● TASK OBJECTIVE
Without the images, set down each entry exactly.

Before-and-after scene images
*** Block opens ***
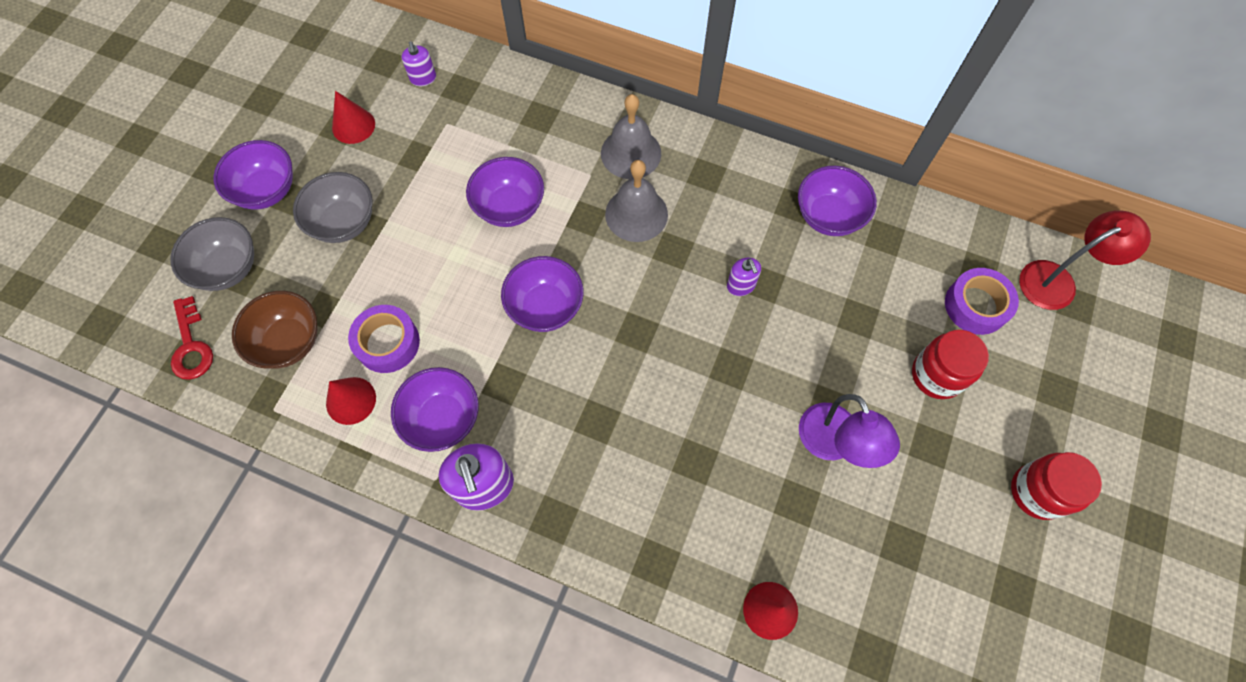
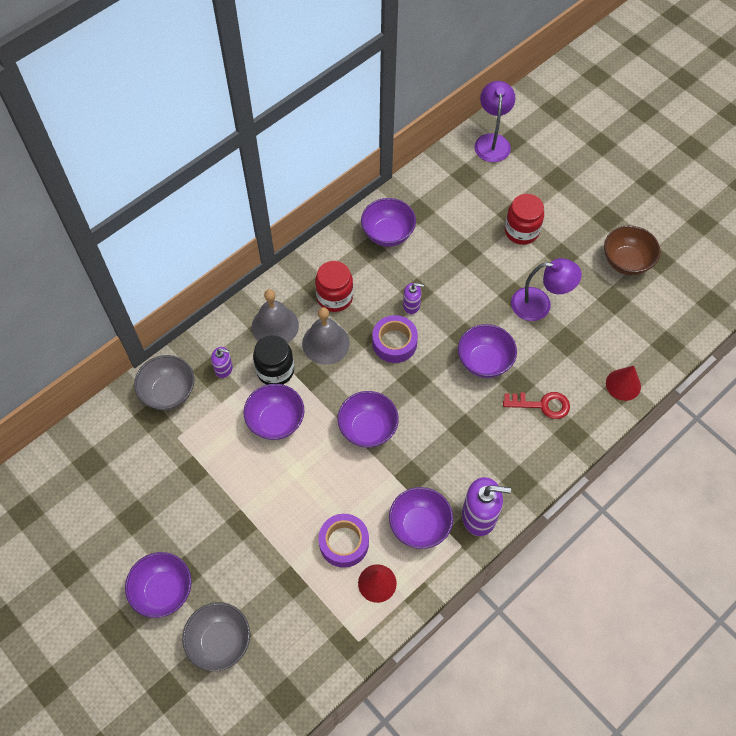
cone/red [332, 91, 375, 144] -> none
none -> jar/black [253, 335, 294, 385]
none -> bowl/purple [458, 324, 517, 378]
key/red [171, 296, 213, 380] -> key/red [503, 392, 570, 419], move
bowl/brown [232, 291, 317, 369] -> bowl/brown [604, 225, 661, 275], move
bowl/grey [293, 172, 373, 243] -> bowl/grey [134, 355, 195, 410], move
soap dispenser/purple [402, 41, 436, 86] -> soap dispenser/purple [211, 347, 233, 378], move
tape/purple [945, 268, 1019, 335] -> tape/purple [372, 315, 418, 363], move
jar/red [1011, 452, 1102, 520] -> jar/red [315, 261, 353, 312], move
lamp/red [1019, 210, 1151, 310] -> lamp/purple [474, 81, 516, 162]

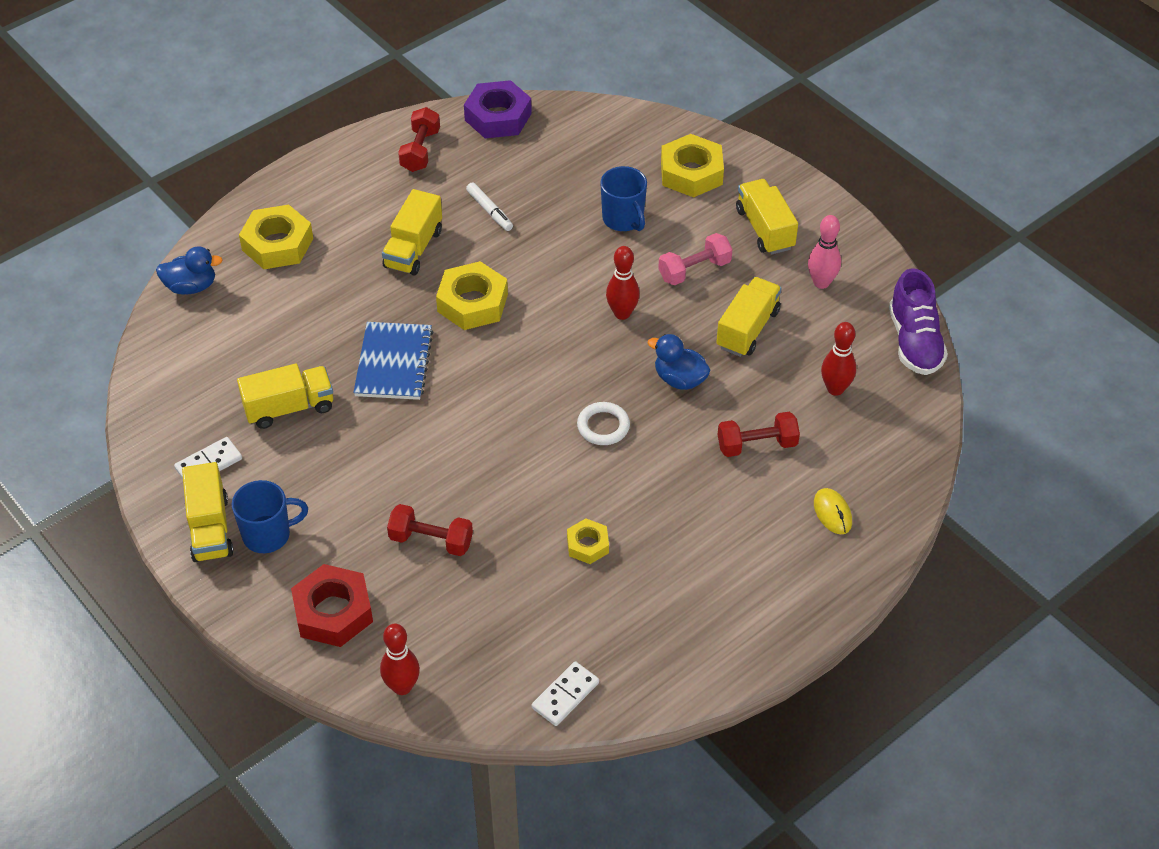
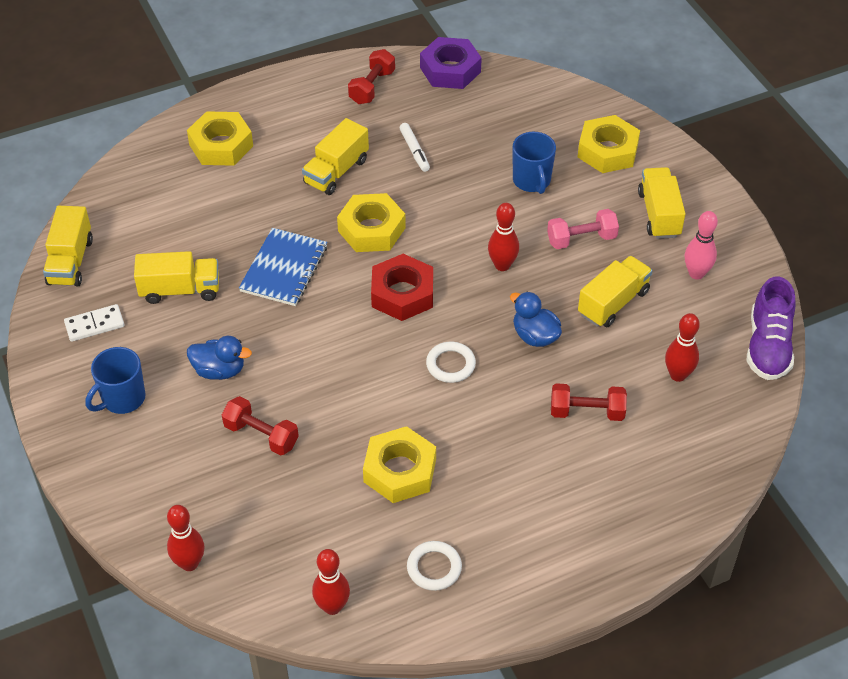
mouse/yellow [814, 488, 852, 535] -> none
none -> ring/white [407, 541, 462, 591]
duck/blue [156, 247, 223, 294] -> duck/blue [187, 336, 252, 380], move
truck/yellow [182, 462, 234, 562] -> truck/yellow [43, 206, 93, 287], move
nut/red [291, 564, 373, 647] -> nut/red [371, 254, 433, 321], move
domino/white [532, 661, 599, 726] -> bowling pin/red [312, 549, 350, 615]
mug/blue [232, 480, 308, 553] -> mug/blue [86, 347, 146, 414], 135 degrees clockwise
nut/yellow [567, 518, 609, 564] -> nut/yellow [363, 426, 436, 503], x1.77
*** Block closes ***
● SOLUTION FOR THIS TASK
cone/red [332, 91, 375, 144] -> none
none -> jar/black [253, 335, 294, 385]
none -> bowl/purple [458, 324, 517, 378]
key/red [171, 296, 213, 380] -> key/red [503, 392, 570, 419], move
bowl/brown [232, 291, 317, 369] -> bowl/brown [604, 225, 661, 275], move
bowl/grey [293, 172, 373, 243] -> bowl/grey [134, 355, 195, 410], move
soap dispenser/purple [402, 41, 436, 86] -> soap dispenser/purple [211, 347, 233, 378], move
tape/purple [945, 268, 1019, 335] -> tape/purple [372, 315, 418, 363], move
jar/red [1011, 452, 1102, 520] -> jar/red [315, 261, 353, 312], move
lamp/red [1019, 210, 1151, 310] -> lamp/purple [474, 81, 516, 162]

mouse/yellow [814, 488, 852, 535] -> none
none -> ring/white [407, 541, 462, 591]
duck/blue [156, 247, 223, 294] -> duck/blue [187, 336, 252, 380], move
truck/yellow [182, 462, 234, 562] -> truck/yellow [43, 206, 93, 287], move
nut/red [291, 564, 373, 647] -> nut/red [371, 254, 433, 321], move
domino/white [532, 661, 599, 726] -> bowling pin/red [312, 549, 350, 615]
mug/blue [232, 480, 308, 553] -> mug/blue [86, 347, 146, 414], 135 degrees clockwise
nut/yellow [567, 518, 609, 564] -> nut/yellow [363, 426, 436, 503], x1.77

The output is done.